_Exercise aim:_
Reproduce exactly, and only, the lines below from the one containing "yellow rectangle: (128, 117)" through the one containing "pink trapezoid: (132, 243)".
*** Opening of Exercise materials ***
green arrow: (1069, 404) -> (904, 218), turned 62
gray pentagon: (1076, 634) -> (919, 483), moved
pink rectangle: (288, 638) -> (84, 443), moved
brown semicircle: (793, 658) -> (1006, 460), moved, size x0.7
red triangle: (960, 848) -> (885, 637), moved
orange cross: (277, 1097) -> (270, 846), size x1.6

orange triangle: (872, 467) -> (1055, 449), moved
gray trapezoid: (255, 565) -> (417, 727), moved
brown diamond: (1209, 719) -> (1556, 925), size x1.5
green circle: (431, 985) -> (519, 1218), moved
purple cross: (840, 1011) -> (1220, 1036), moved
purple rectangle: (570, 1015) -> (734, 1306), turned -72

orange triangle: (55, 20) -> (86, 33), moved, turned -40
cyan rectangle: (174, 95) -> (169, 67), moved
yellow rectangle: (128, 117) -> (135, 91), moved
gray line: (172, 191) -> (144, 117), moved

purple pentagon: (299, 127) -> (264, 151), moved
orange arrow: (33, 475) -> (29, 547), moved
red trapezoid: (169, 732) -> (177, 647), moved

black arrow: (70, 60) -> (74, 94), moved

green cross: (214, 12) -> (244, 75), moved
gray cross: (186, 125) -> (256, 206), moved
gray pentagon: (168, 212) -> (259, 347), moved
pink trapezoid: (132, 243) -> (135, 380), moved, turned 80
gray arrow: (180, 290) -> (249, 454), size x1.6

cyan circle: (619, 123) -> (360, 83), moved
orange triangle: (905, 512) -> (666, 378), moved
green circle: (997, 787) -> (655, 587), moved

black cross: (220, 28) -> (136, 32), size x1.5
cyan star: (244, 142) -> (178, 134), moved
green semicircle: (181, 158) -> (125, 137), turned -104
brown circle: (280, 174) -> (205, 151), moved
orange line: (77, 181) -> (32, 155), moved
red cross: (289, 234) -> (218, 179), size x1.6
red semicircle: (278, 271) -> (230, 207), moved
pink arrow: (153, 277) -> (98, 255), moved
*** Close of Exercise materials ***
_Task output:_
yellow rectangle: (128, 117) -> (135, 91), moved
gray line: (172, 191) -> (144, 117), moved

purple pentagon: (299, 127) -> (264, 151), moved
orange arrow: (33, 475) -> (29, 547), moved
red trapezoid: (169, 732) -> (177, 647), moved

black arrow: (70, 60) -> (74, 94), moved

green cross: (214, 12) -> (244, 75), moved
gray cross: (186, 125) -> (256, 206), moved
gray pentagon: (168, 212) -> (259, 347), moved
pink trapezoid: (132, 243) -> (135, 380), moved, turned 80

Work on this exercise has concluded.